* [WORK INSTRUCTION]:
Each record is to be printed again exactly, though not its pictures.

[Start of Attachment]

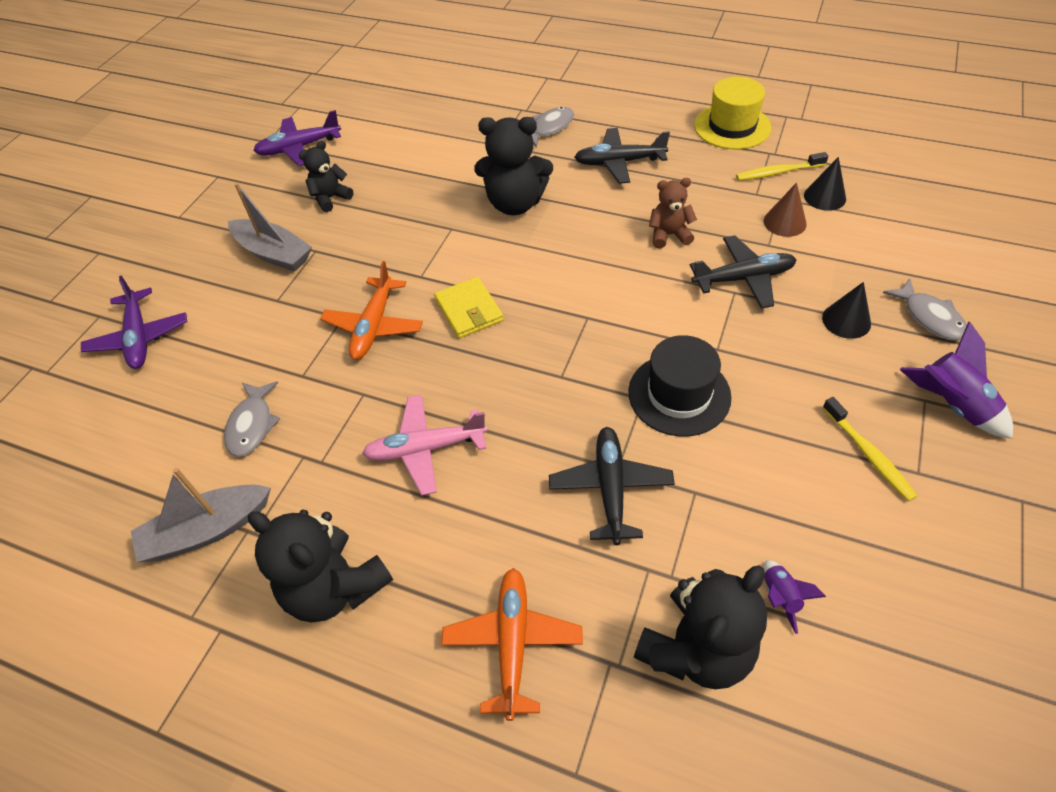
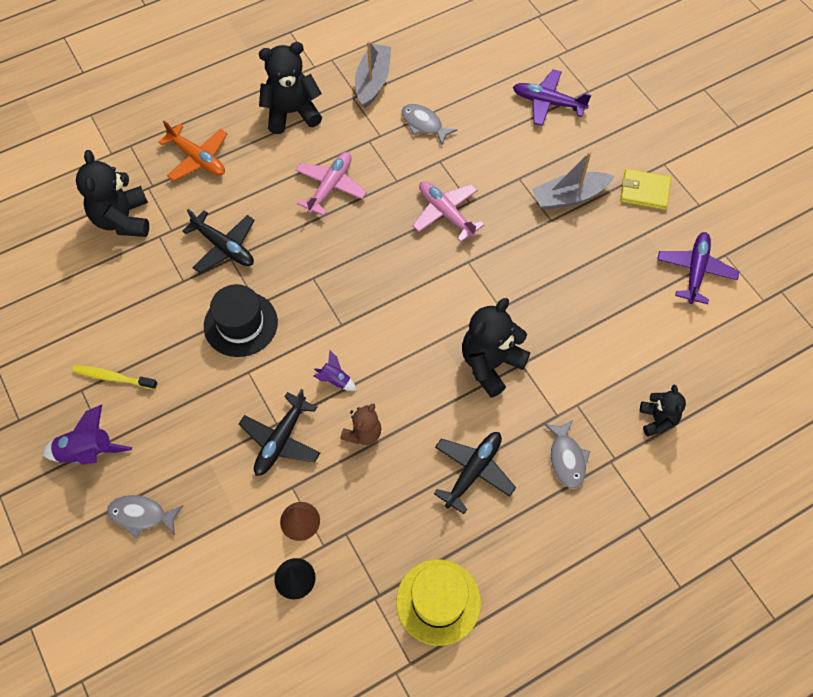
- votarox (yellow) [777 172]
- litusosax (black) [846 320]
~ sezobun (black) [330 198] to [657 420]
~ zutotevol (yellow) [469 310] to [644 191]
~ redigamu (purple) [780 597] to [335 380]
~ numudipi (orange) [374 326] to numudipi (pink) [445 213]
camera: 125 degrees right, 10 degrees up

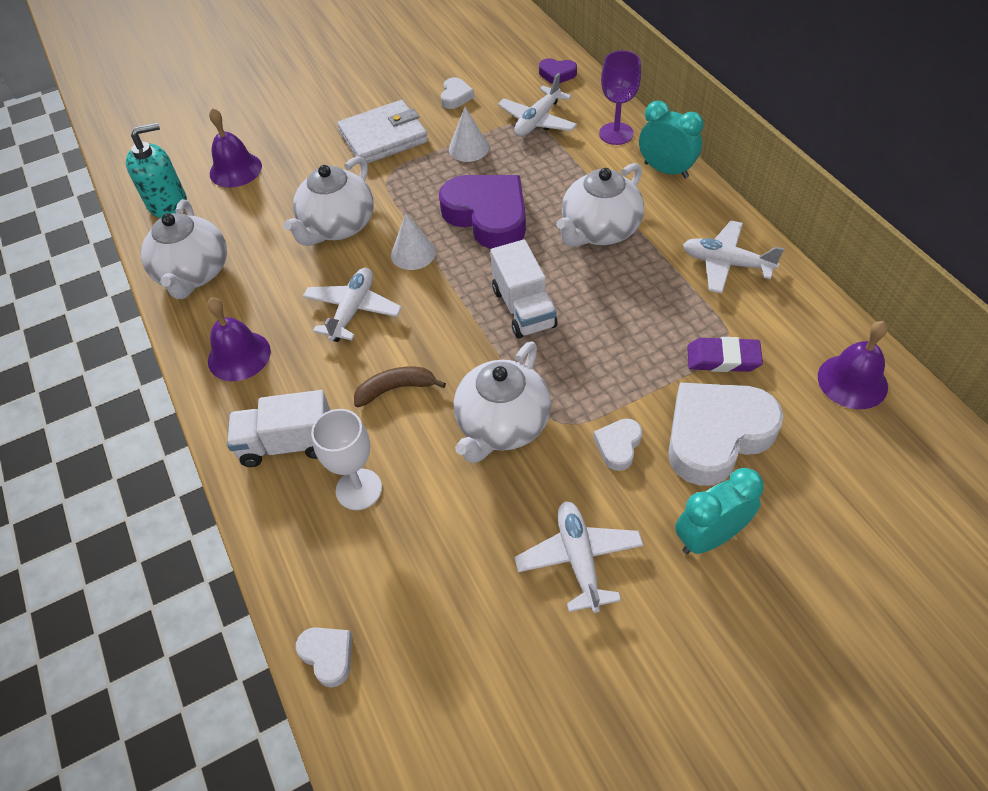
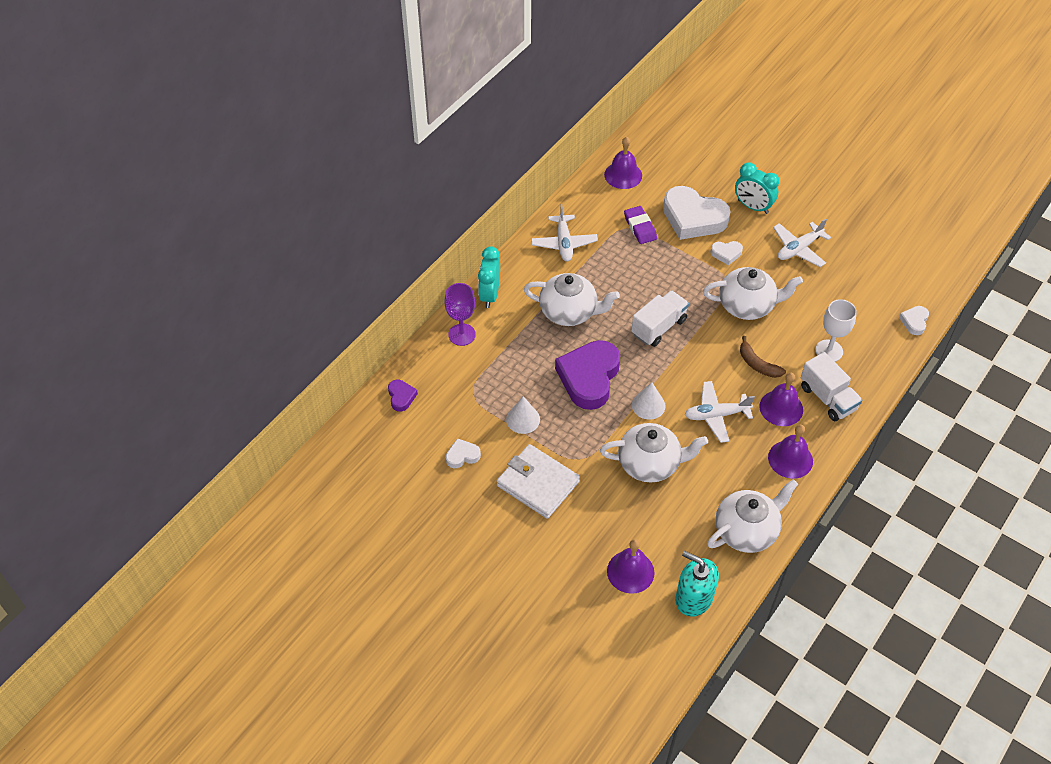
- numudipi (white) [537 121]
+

[End of Attachment]

* [EXERCISE RESPONSE]:
- votarox (yellow) [777 172]
- litusosax (black) [846 320]
~ sezobun (black) [330 198] to [657 420]
~ zutotevol (yellow) [469 310] to [644 191]
~ redigamu (purple) [780 597] to [335 380]
~ numudipi (orange) [374 326] to numudipi (pink) [445 213]
camera: 125 degrees right, 10 degrees up

- numudipi (white) [537 121]
+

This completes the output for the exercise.